◆ What you have to do: Copy every line in the listing that contains "SENS".

---------------

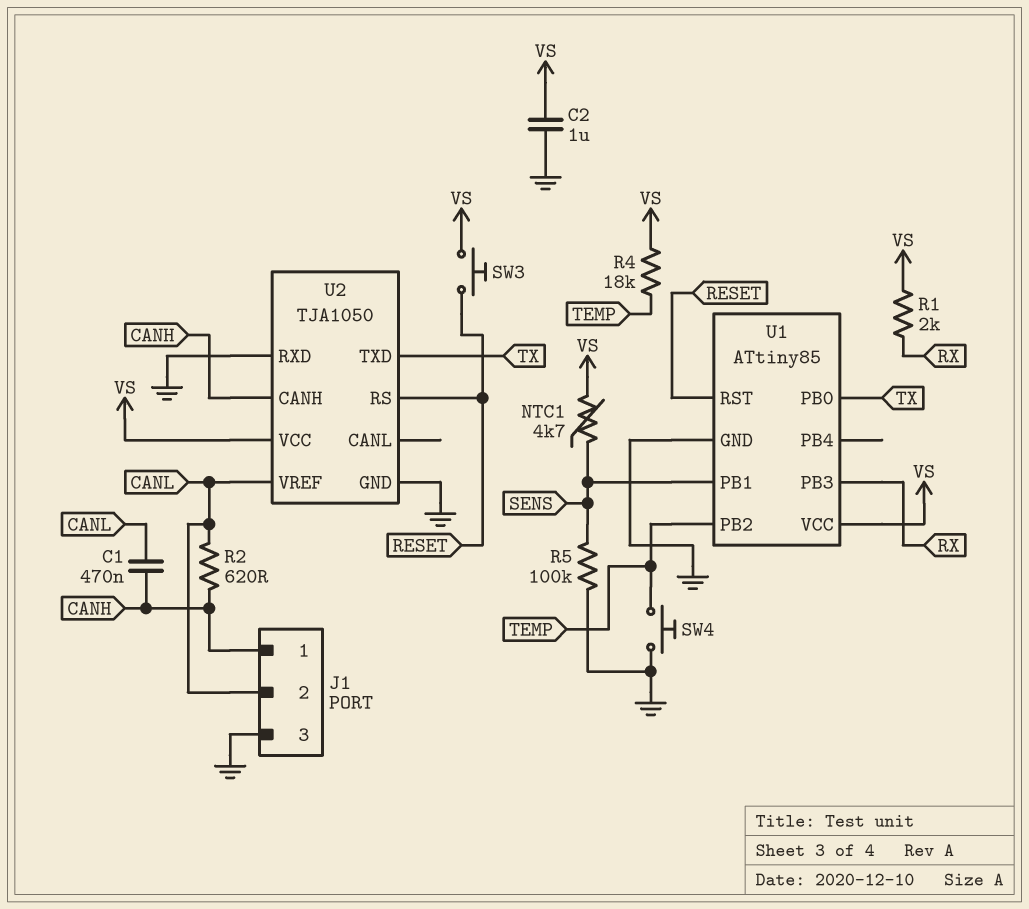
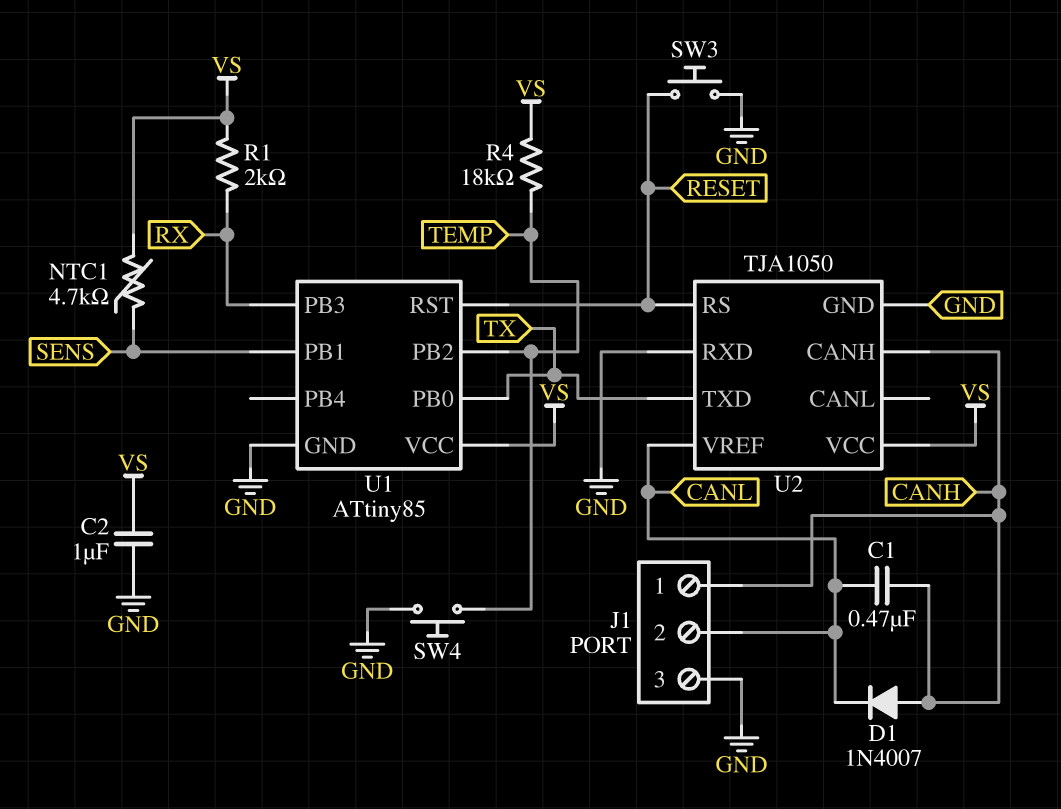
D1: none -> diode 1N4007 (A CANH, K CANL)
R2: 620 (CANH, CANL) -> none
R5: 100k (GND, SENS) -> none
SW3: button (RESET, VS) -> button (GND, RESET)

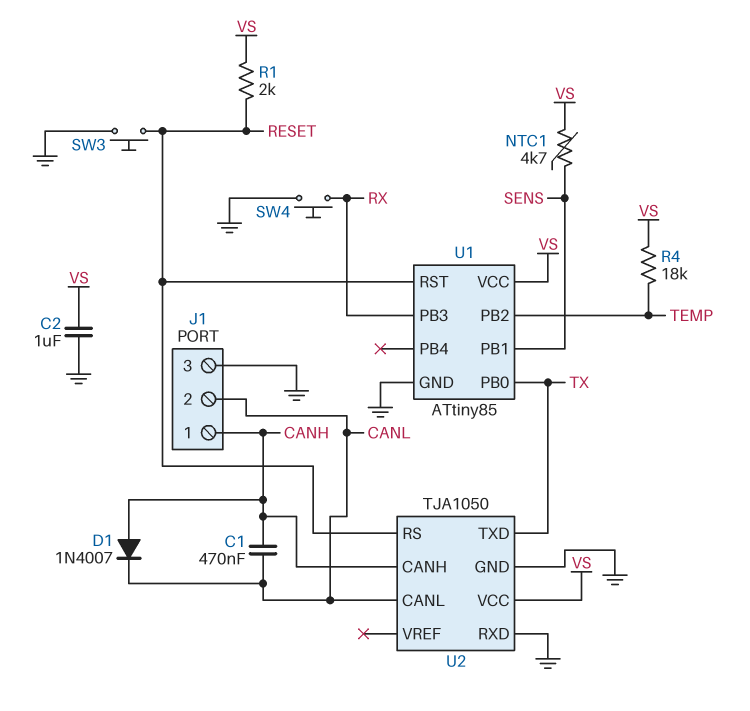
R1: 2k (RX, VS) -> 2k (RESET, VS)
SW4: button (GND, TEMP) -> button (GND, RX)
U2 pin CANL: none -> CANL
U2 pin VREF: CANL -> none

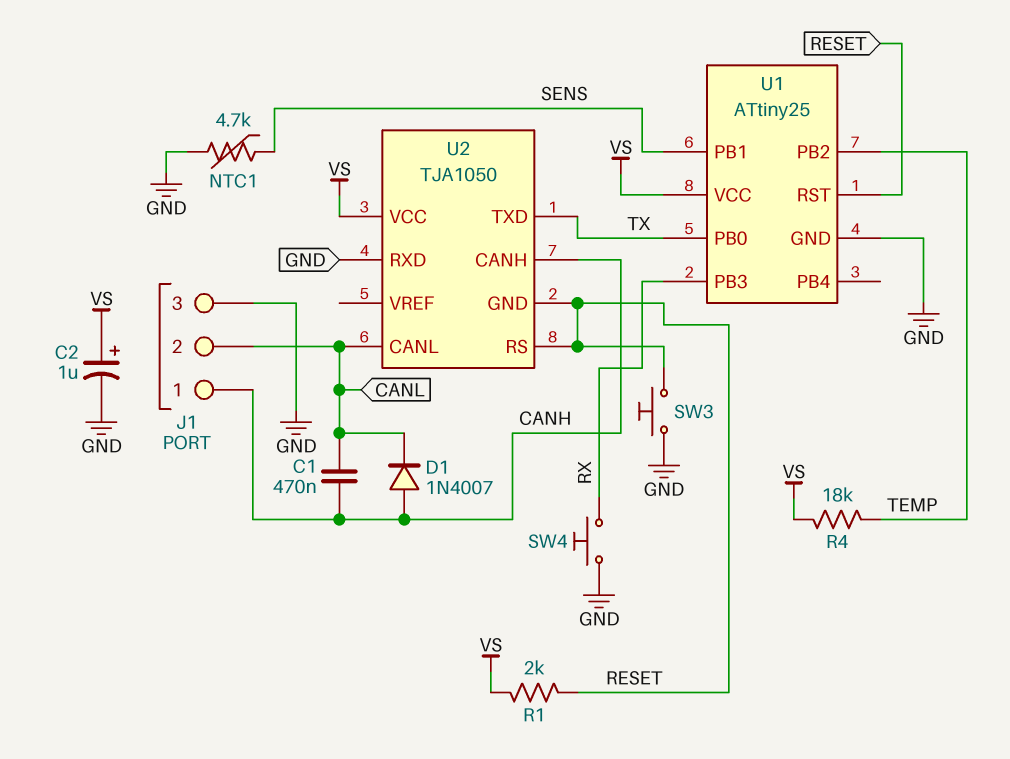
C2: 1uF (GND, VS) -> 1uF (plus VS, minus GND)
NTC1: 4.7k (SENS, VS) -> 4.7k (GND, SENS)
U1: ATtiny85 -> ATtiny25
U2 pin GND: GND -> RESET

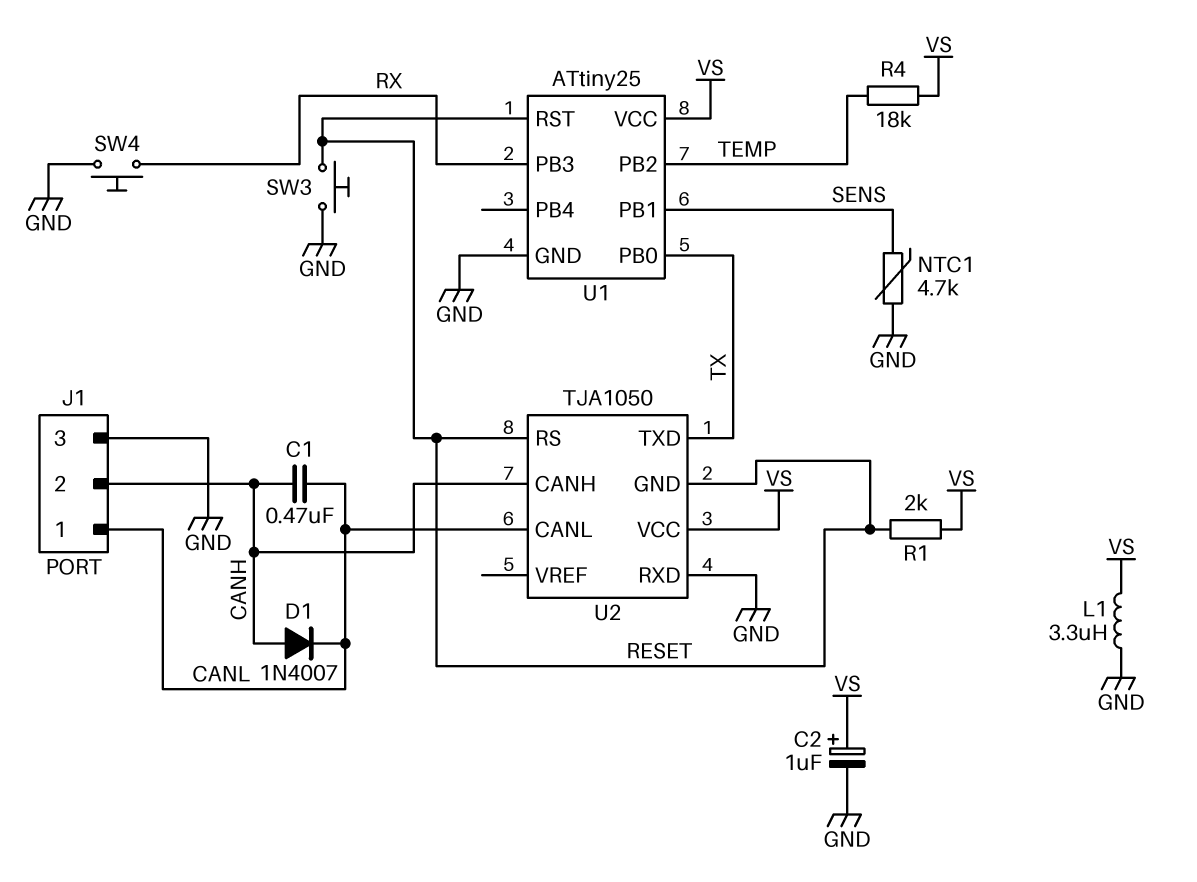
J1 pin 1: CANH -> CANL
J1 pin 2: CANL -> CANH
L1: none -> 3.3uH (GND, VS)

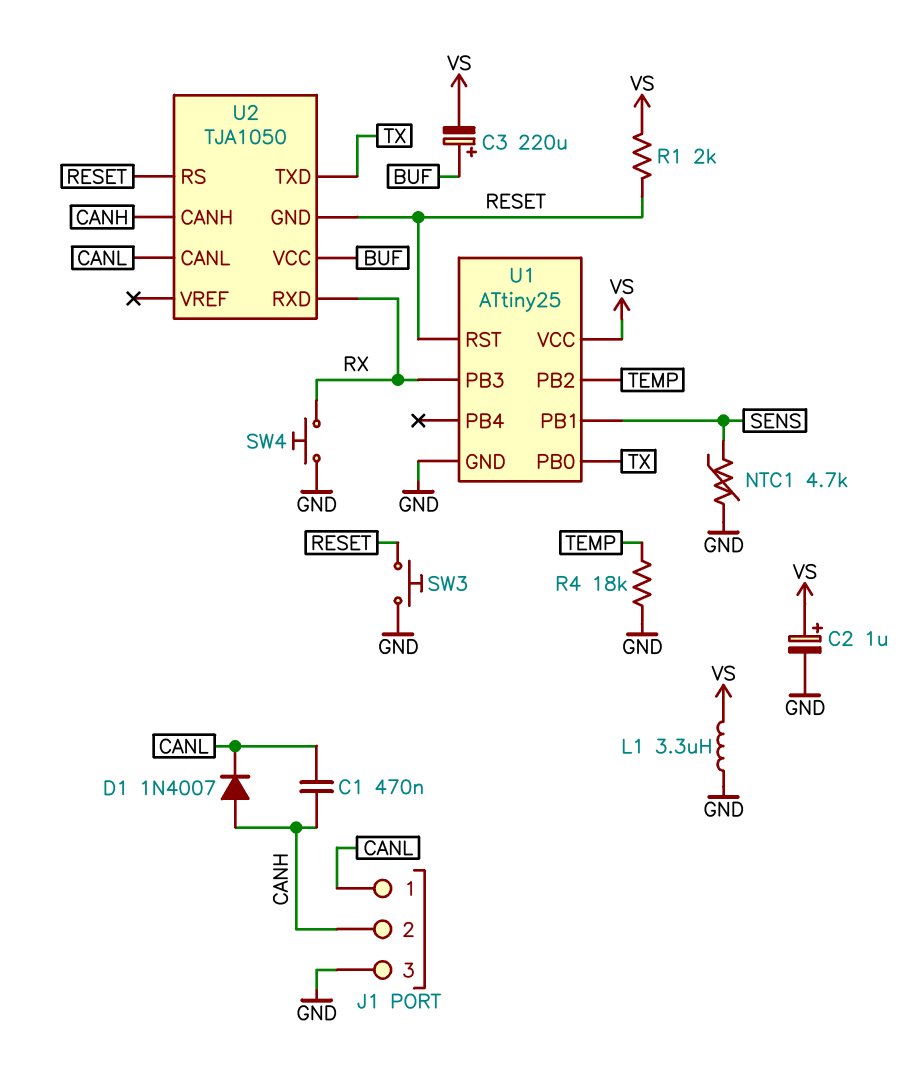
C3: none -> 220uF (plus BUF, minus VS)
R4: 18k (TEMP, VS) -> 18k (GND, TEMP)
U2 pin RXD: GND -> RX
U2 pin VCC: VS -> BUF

---------------

◆ Exercise response:
R5: 100k (GND, SENS) -> none
NTC1: 4.7k (SENS, VS) -> 4.7k (GND, SENS)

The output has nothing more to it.